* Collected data
"""
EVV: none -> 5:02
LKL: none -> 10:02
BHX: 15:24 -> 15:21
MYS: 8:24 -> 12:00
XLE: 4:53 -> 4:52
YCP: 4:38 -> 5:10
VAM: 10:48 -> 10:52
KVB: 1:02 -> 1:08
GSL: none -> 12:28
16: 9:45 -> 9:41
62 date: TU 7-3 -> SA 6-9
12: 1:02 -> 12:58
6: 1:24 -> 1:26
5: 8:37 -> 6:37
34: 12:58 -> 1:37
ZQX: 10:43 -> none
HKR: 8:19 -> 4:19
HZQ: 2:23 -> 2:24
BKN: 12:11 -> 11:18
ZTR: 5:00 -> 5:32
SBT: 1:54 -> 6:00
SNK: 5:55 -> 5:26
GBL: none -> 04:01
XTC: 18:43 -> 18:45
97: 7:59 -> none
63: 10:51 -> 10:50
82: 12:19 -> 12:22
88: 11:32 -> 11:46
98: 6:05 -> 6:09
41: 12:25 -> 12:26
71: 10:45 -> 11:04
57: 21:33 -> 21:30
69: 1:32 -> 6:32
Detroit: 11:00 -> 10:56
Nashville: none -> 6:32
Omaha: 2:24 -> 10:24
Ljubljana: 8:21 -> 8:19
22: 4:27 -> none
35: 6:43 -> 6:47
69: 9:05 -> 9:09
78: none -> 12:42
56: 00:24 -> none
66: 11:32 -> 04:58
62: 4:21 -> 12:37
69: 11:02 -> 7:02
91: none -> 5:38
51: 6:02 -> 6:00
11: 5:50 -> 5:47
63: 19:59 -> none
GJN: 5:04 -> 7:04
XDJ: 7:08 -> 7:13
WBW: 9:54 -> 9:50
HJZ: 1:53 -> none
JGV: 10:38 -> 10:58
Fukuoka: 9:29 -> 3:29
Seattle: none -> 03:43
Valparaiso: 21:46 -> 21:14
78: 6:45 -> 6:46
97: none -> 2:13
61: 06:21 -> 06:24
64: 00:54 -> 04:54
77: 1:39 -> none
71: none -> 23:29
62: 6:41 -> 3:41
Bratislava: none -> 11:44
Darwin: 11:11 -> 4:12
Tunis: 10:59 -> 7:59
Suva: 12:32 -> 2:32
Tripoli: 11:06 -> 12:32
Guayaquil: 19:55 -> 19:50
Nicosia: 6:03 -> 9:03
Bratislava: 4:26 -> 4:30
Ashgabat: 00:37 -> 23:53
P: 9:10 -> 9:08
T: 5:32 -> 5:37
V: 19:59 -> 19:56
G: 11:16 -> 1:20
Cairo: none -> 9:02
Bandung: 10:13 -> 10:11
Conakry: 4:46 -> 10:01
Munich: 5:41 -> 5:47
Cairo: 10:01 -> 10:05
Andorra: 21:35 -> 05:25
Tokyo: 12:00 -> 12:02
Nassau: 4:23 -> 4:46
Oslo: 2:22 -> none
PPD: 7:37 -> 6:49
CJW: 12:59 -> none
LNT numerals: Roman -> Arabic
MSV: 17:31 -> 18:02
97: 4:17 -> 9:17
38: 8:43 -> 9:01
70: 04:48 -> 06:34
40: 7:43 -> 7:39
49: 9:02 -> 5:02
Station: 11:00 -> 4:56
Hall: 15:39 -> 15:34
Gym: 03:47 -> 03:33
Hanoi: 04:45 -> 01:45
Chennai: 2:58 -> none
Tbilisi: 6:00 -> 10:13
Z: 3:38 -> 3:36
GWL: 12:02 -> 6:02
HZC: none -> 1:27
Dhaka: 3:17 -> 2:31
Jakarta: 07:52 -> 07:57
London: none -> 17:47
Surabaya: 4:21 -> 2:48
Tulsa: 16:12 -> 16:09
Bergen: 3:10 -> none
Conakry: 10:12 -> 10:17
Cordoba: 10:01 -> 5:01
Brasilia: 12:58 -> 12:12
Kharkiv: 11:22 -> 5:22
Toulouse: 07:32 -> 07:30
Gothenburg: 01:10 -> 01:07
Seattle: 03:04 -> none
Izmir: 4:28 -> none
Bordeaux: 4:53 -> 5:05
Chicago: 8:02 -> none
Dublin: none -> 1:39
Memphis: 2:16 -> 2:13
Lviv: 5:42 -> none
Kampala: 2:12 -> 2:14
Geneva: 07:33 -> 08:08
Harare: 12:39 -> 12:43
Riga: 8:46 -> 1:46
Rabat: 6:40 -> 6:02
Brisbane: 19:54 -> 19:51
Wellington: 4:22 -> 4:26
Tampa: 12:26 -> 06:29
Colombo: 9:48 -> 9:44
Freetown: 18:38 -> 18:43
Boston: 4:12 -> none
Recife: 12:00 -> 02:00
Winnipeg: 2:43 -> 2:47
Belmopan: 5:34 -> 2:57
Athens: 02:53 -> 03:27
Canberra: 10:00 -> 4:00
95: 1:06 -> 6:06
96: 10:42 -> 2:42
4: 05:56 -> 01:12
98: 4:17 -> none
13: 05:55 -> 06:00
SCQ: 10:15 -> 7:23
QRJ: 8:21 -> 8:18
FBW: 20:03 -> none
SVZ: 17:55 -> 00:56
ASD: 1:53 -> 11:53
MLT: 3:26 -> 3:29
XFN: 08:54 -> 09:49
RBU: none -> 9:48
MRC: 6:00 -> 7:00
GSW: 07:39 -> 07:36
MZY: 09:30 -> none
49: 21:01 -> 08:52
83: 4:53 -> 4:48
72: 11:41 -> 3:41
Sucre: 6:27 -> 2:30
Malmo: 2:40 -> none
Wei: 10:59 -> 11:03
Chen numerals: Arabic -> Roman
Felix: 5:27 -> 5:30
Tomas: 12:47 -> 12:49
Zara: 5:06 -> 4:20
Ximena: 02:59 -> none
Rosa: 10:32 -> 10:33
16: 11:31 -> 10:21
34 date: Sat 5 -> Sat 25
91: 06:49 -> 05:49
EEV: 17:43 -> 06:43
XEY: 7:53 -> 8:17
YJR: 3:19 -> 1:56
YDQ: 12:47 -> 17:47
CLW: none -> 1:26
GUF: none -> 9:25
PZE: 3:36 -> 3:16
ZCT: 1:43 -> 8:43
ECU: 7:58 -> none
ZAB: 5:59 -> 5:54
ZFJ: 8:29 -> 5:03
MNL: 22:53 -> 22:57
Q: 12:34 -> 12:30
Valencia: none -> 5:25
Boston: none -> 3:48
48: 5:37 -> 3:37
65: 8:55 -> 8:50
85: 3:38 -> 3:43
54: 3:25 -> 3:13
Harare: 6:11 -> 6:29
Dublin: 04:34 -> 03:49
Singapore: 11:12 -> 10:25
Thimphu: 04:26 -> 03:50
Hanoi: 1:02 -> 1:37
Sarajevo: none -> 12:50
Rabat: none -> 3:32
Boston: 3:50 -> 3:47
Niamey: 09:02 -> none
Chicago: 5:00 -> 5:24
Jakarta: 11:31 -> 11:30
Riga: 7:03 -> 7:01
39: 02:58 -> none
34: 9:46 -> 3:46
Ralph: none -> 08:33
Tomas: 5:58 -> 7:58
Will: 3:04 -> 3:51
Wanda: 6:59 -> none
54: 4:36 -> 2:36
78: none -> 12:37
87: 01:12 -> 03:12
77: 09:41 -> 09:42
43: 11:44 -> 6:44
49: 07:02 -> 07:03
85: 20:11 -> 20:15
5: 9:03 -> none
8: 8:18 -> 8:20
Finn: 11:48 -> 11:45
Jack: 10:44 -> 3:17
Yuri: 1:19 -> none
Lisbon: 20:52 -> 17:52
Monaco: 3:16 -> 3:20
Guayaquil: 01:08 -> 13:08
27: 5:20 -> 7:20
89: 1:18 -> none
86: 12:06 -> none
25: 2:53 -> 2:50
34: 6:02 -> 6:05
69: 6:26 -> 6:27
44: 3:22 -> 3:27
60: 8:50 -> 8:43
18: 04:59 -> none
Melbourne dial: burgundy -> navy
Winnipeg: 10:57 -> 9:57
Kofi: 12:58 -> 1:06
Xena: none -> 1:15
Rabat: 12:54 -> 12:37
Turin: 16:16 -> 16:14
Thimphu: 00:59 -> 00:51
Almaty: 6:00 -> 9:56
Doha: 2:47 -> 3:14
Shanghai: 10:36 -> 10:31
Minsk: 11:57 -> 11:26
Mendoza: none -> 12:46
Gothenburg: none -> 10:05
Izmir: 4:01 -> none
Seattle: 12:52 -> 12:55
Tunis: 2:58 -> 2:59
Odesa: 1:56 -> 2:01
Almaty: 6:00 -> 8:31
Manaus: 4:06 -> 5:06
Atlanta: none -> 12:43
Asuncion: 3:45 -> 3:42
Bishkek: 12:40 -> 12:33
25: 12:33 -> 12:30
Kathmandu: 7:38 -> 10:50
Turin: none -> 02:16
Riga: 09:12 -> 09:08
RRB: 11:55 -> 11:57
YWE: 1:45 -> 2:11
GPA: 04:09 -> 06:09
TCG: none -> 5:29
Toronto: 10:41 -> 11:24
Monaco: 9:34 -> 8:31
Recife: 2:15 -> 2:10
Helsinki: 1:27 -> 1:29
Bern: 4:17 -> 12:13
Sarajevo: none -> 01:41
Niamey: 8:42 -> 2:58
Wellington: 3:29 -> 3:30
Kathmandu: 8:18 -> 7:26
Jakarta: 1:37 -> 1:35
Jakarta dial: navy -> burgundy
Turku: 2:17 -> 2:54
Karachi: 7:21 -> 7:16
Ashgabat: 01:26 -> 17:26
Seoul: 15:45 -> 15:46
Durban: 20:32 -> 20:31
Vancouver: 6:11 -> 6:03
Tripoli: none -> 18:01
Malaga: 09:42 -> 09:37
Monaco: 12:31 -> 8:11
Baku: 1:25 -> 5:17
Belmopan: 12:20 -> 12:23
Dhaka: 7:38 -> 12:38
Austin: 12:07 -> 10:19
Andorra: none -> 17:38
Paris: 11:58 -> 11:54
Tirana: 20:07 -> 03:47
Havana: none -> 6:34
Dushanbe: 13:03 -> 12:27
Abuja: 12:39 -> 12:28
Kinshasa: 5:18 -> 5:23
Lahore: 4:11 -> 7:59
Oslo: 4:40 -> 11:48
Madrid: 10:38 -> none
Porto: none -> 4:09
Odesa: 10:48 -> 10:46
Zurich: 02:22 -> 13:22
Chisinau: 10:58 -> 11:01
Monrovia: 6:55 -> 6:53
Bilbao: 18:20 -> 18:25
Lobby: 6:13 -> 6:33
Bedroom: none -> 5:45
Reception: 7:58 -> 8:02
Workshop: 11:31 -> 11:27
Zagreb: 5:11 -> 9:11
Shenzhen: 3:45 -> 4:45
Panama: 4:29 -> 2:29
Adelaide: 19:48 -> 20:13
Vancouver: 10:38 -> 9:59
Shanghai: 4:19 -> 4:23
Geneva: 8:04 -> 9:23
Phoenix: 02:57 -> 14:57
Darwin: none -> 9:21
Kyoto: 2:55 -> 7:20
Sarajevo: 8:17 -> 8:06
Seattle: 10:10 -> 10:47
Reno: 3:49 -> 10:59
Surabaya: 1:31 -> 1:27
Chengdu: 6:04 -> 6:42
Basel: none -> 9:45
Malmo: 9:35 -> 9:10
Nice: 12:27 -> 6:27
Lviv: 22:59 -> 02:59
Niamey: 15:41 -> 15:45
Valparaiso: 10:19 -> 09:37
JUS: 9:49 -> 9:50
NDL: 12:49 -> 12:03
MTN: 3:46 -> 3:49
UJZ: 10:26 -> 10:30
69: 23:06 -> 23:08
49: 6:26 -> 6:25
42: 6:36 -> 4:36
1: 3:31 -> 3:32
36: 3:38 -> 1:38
"""
* AIM OF THE TASK
Convert the listing, from its first line through the line with "HKR: 8:19 -> 4:19", into a Markdown table with the columns "Row" and "Line", leaving out any blank lines.

* ANSWER FOR THIS EXERCISE
| Row | Line |
|---|---|
| 1 | EVV: none -> 5:02 |
| 2 | LKL: none -> 10:02 |
| 3 | BHX: 15:24 -> 15:21 |
| 4 | MYS: 8:24 -> 12:00 |
| 5 | XLE: 4:53 -> 4:52 |
| 6 | YCP: 4:38 -> 5:10 |
| 7 | VAM: 10:48 -> 10:52 |
| 8 | KVB: 1:02 -> 1:08 |
| 9 | GSL: none -> 12:28 |
| 10 | 16: 9:45 -> 9:41 |
| 11 | 62 date: TU 7-3 -> SA 6-9 |
| 12 | 12: 1:02 -> 12:58 |
| 13 | 6: 1:24 -> 1:26 |
| 14 | 5: 8:37 -> 6:37 |
| 15 | 34: 12:58 -> 1:37 |
| 16 | ZQX: 10:43 -> none |
| 17 | HKR: 8:19 -> 4:19 |